WORK TO BE COMPLETED: Filtering the records below, copy only those lines that include the word "none".

DATA EXTRACT:
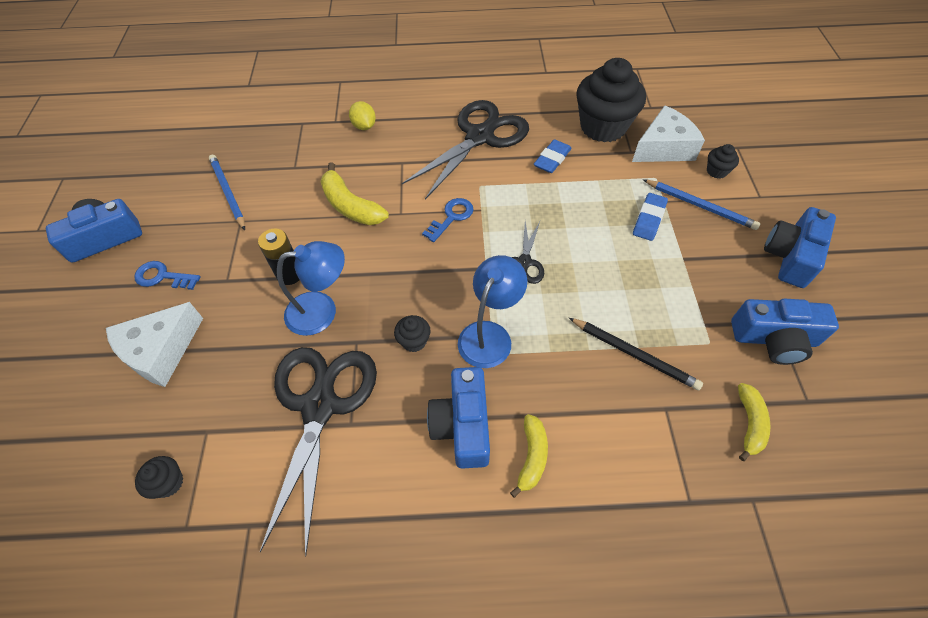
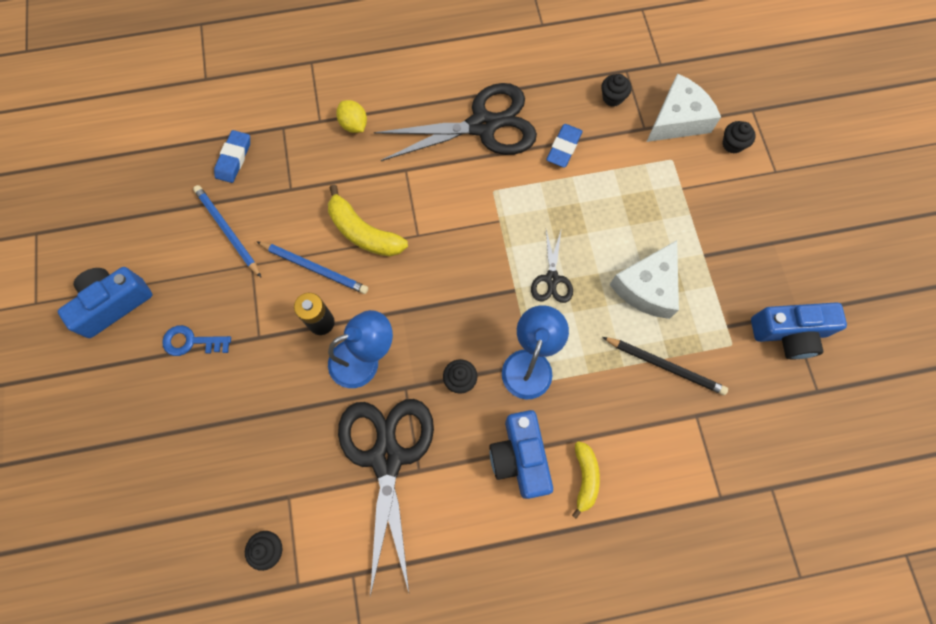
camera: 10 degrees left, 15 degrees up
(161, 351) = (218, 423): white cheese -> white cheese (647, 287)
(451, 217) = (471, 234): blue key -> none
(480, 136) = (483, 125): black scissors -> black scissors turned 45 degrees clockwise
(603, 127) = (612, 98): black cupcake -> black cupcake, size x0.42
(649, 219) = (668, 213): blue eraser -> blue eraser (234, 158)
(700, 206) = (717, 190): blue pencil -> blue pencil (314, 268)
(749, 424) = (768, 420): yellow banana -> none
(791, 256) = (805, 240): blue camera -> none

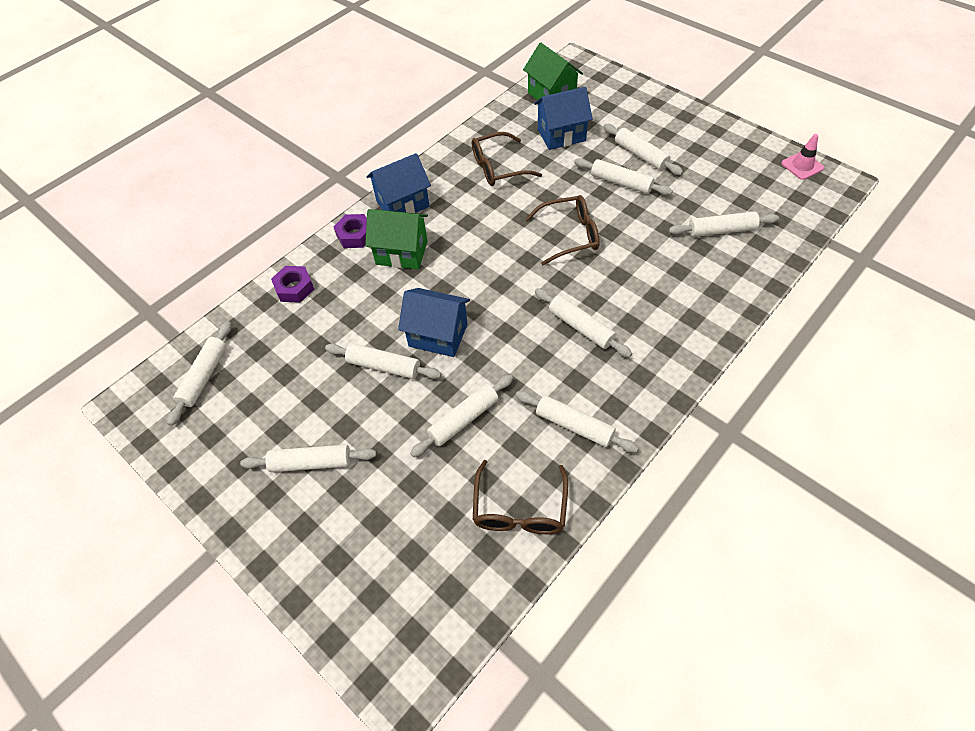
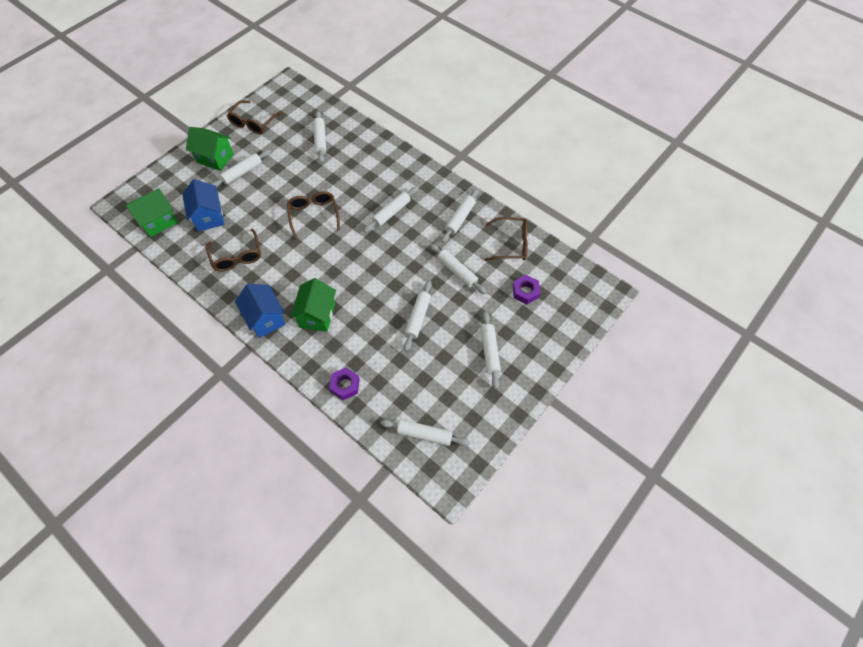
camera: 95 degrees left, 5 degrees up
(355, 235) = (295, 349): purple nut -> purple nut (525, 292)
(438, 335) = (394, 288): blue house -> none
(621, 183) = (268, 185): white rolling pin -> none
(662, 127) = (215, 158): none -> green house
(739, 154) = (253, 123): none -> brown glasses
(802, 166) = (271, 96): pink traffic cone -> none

COMPLETED TASK:
(451, 217) = (471, 234): blue key -> none
(749, 424) = (768, 420): yellow banana -> none
(791, 256) = (805, 240): blue camera -> none
(438, 335) = (394, 288): blue house -> none
(621, 183) = (268, 185): white rolling pin -> none
(662, 127) = (215, 158): none -> green house
(739, 154) = (253, 123): none -> brown glasses
(802, 166) = (271, 96): pink traffic cone -> none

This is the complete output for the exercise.